INFORMATION SHOWN
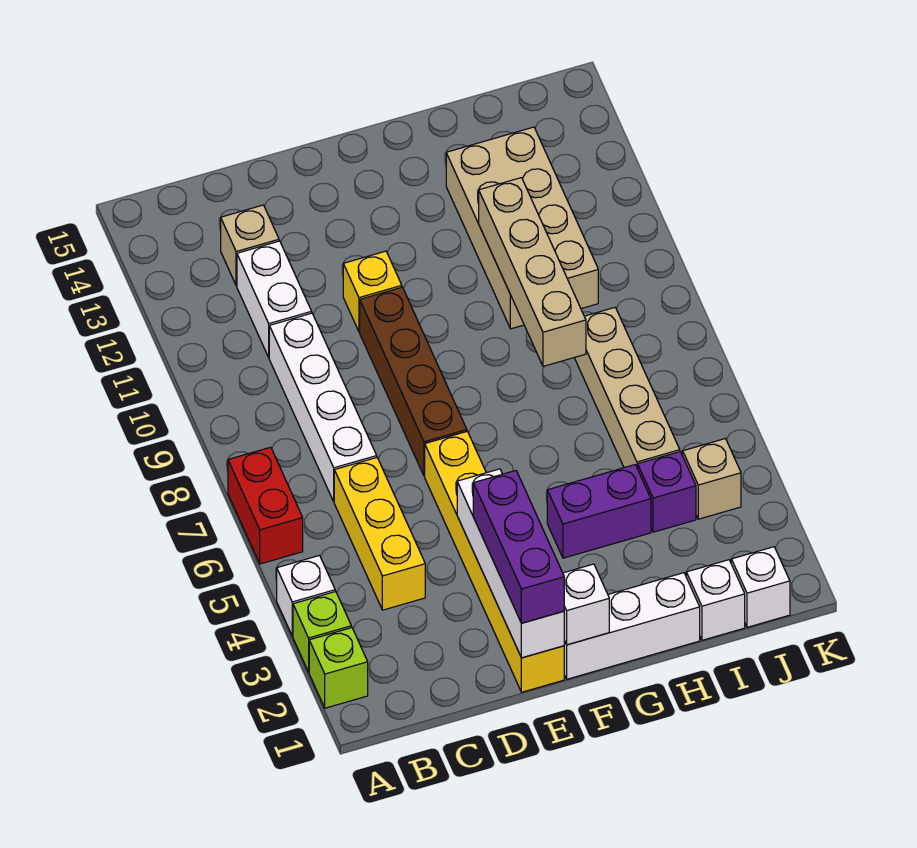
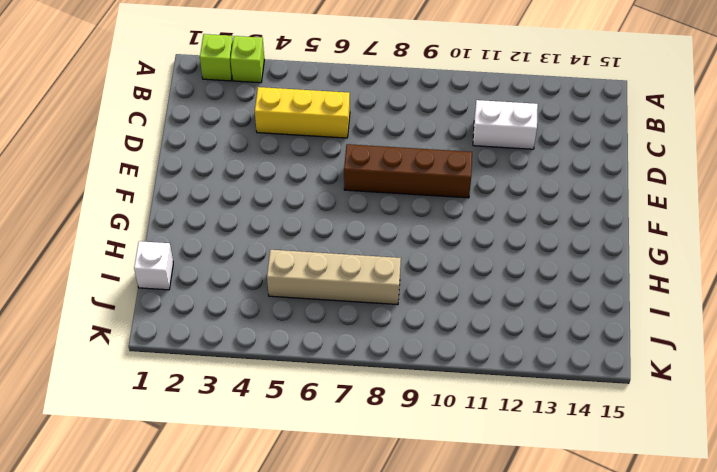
none -> white brick A4 level 1
none -> red brick A6:A7 level 1
none -> white brick C7:C10 level 1

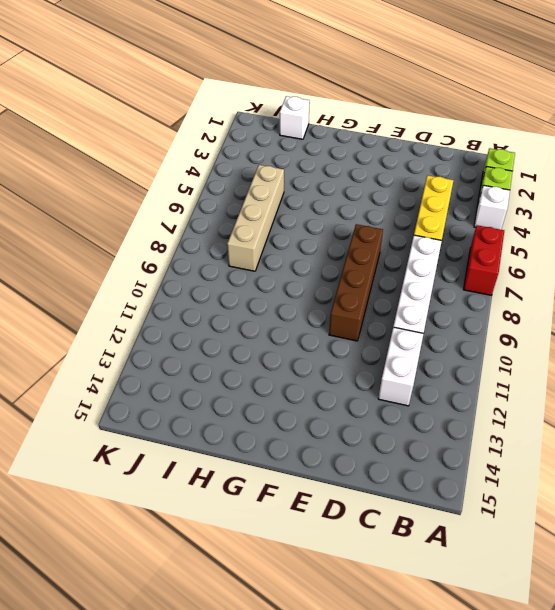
none -> tan brick C13 level 1
none -> yellow brick E1:E6 level 1
none -> yellow brick E11 level 1

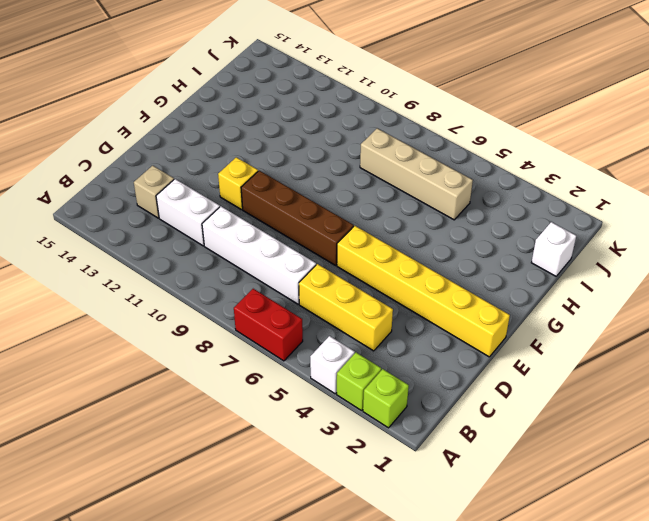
none -> white brick F1:H1 level 1
none -> purple brick G4:H4 level 1
none -> tan brick H10:I13 level 1

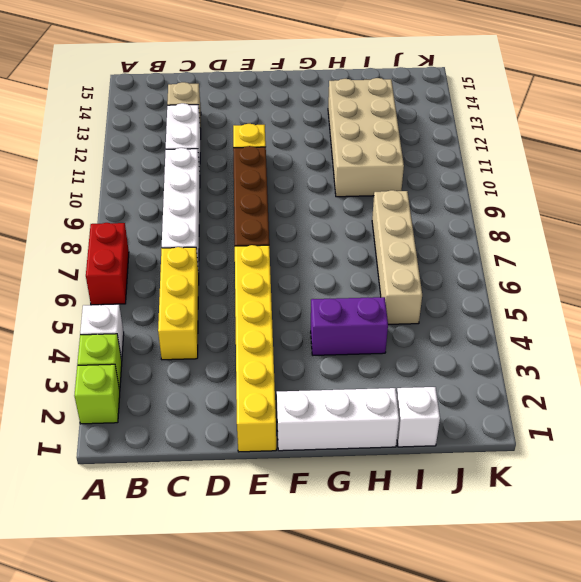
none -> purple brick I4 level 1
none -> white brick J1 level 1
none -> tan brick J4 level 1

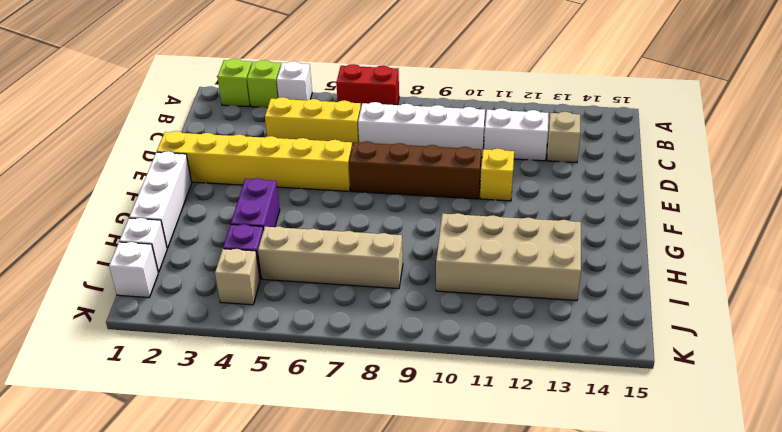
none -> white brick E1:E4 level 2
none -> white brick F1 level 2
none -> tan brick H8:H11 level 2

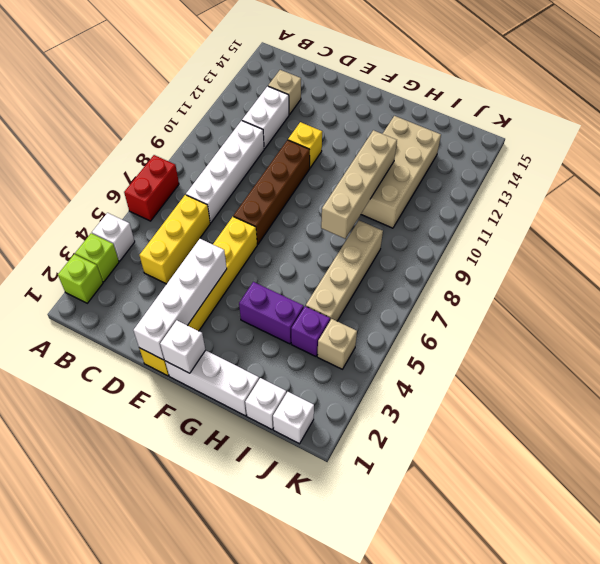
none -> purple brick E1:E3 level 3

WHAT THE EXERCISE ASKS
Would you copy out all the data exactly, without the images?

FINAL ANSWER
none -> white brick A4 level 1
none -> red brick A6:A7 level 1
none -> white brick C7:C10 level 1

none -> tan brick C13 level 1
none -> yellow brick E1:E6 level 1
none -> yellow brick E11 level 1

none -> white brick F1:H1 level 1
none -> purple brick G4:H4 level 1
none -> tan brick H10:I13 level 1

none -> purple brick I4 level 1
none -> white brick J1 level 1
none -> tan brick J4 level 1

none -> white brick E1:E4 level 2
none -> white brick F1 level 2
none -> tan brick H8:H11 level 2

none -> purple brick E1:E3 level 3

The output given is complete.